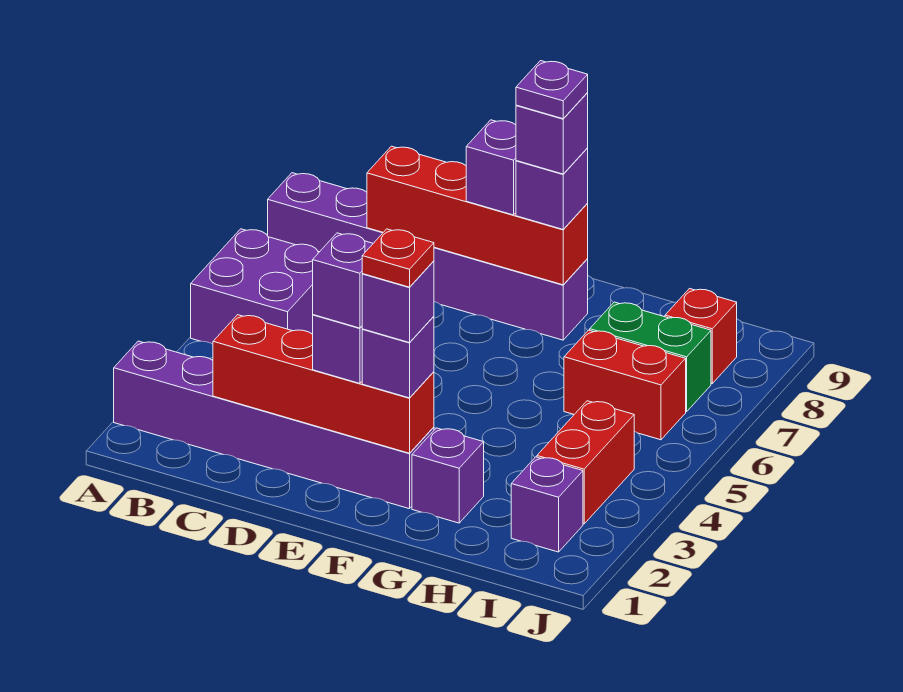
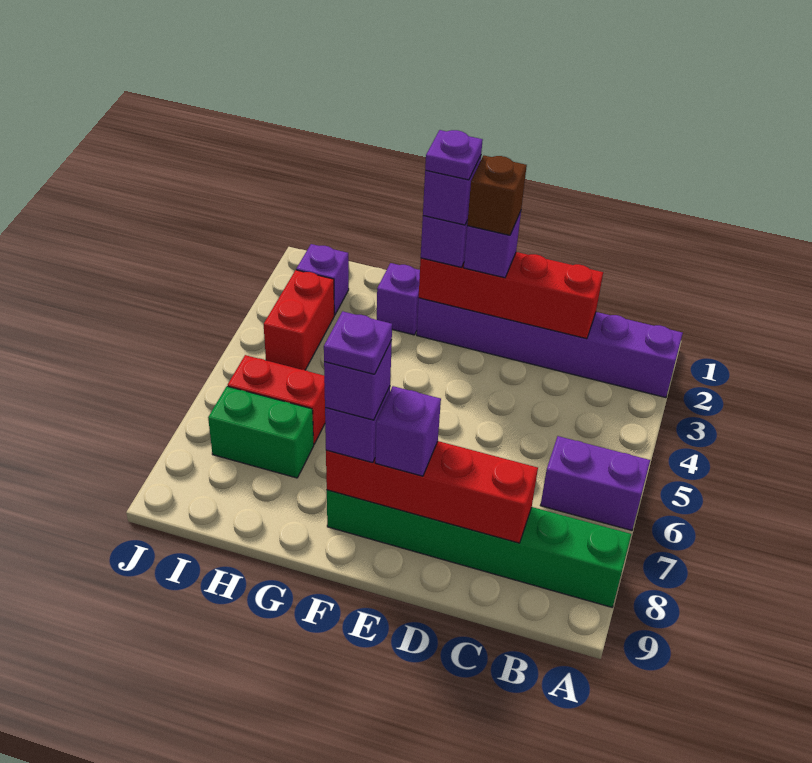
purple brick A5:B6 level 1 -> purple brick A6:B6 level 1
purple brick A8:F8 level 1 -> green brick A8:F8 level 1
purple brick E2 level 4 -> brown brick E2 level 4
red plate F2 level 5 -> purple plate F2 level 5
red brick I8 level 1 -> none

• • • •

What you should do: Transcribe each line above exactly, pictures excluded.

Result:
purple brick A5:B6 level 1 -> purple brick A6:B6 level 1
purple brick A8:F8 level 1 -> green brick A8:F8 level 1
purple brick E2 level 4 -> brown brick E2 level 4
red plate F2 level 5 -> purple plate F2 level 5
red brick I8 level 1 -> none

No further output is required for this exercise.